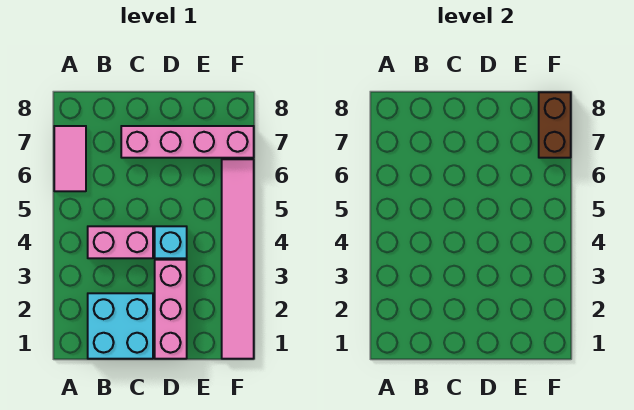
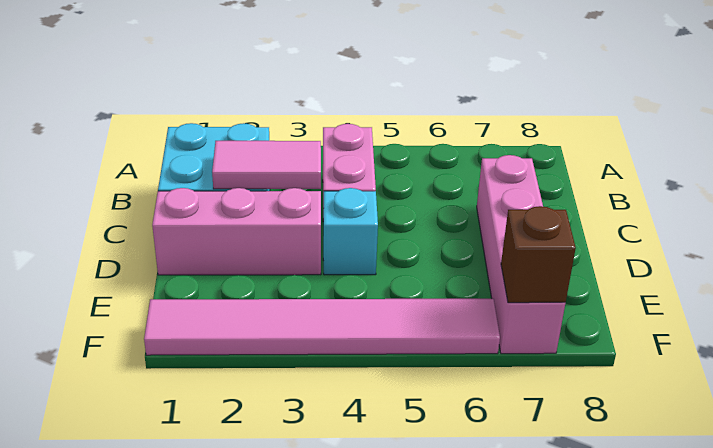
pink 1x2 tile [54,126,86,191] -> pink 1x2 tile moved to [212,141,321,189]
brown 1x2 brick [539,92,571,158] -> brown 1x1 brick [501,206,576,303]

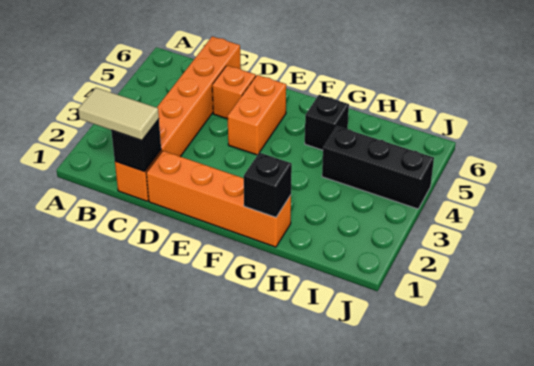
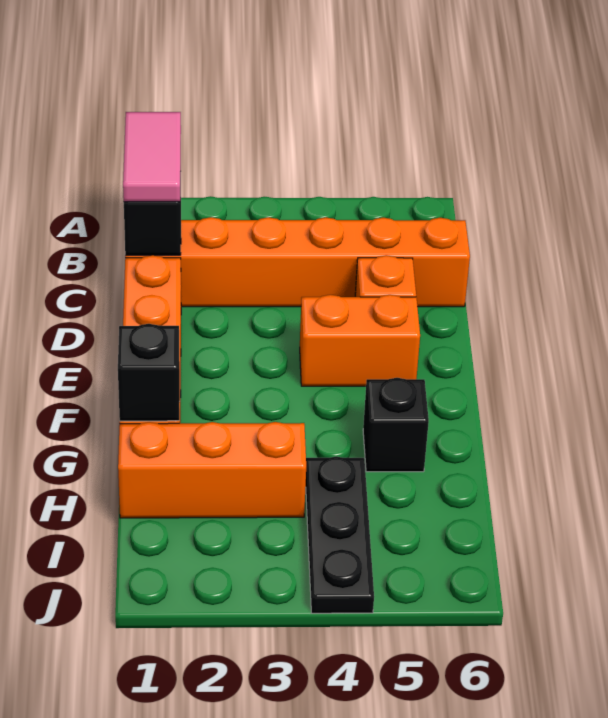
tan 1x2 tile [78,88,159,140] -> pink 1x2 tile [123,112,181,202]
none -> orange 1x3 brick [118,422,306,518]
black 1x3 brick [322,126,434,209] -> black 1x3 plate [306,456,374,613]

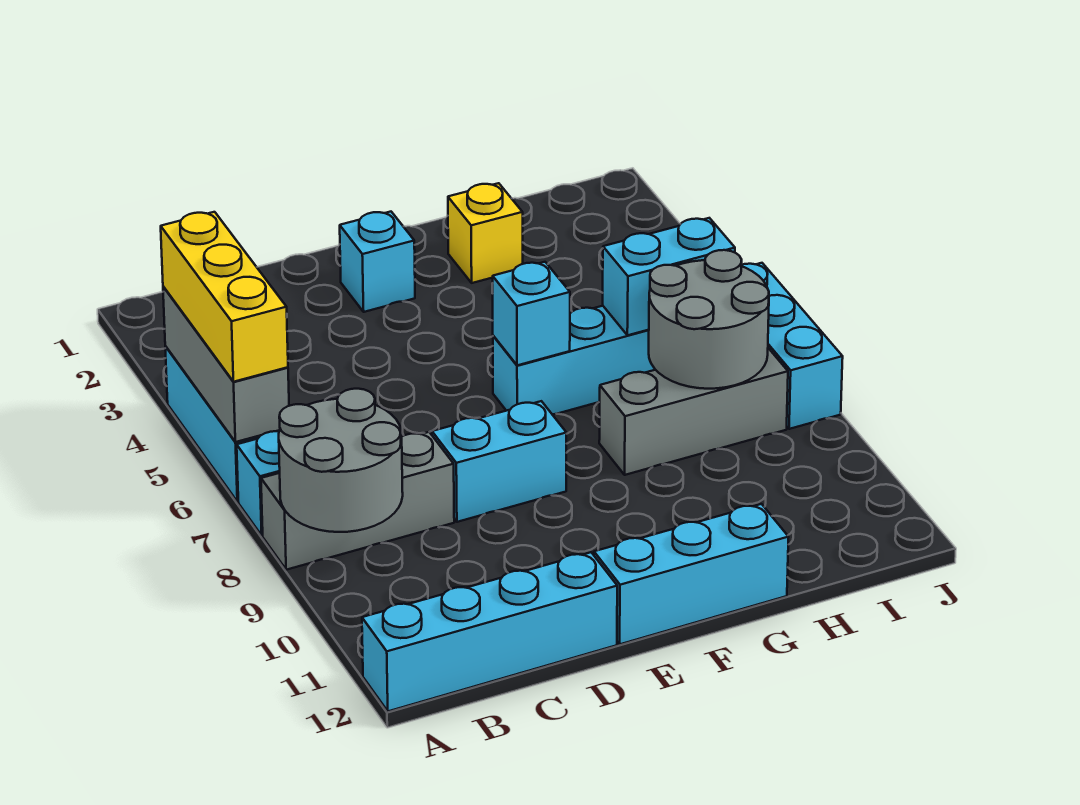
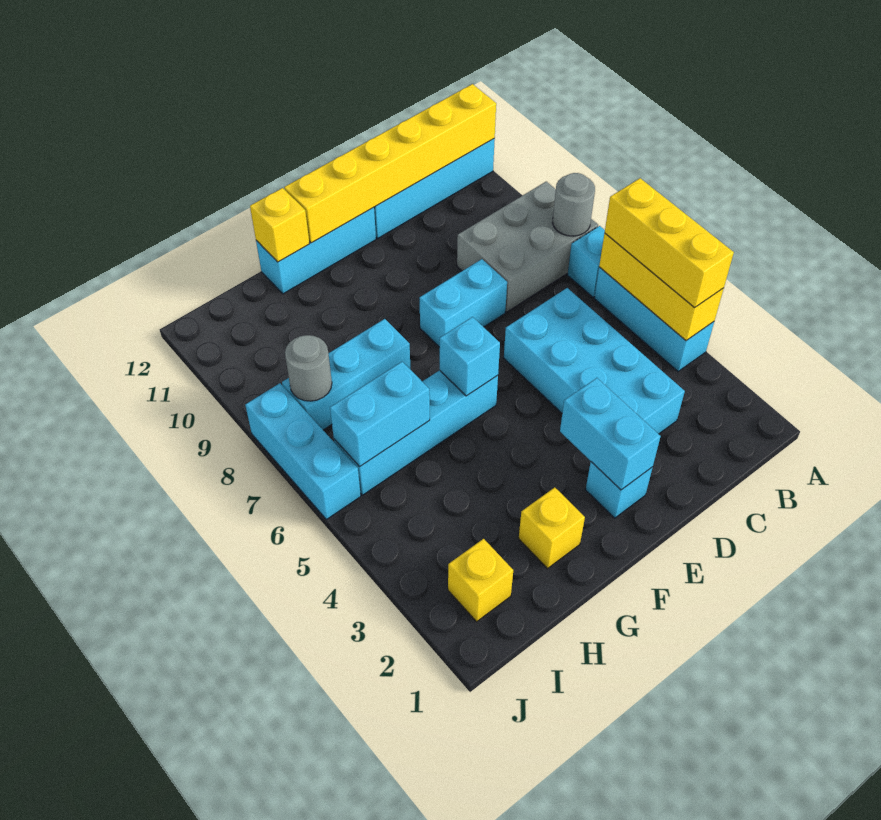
grey 1x3 brick [163,287,289,442] -> yellow 1x3 brick [599,233,724,341]
grey 1x3 brick [261,432,454,570] -> grey 2x3 brick [457,182,598,312]
grey 2x2 round brick [279,389,403,532] -> grey 1x1 round brick [552,173,595,236]
none -> yellow 1x6 brick [284,84,496,243]
none -> cyan 2x4 brick [504,288,685,434]
none -> cyan 1x2 brick [560,378,661,490]
grey 1x3 brick [599,348,788,475] -> cyan 1x3 brick [282,319,410,430]
none -> yellow 1x1 brick [250,188,309,262]
grey 2x2 round brick [649,250,769,389] -> grey 1x1 round brick [285,335,332,401]
none -> yellow 1x1 brick [448,539,513,622]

• Work to complete: Tell how many lines in the data hold the string "round". Only the number is wanted.

• Your solution: 2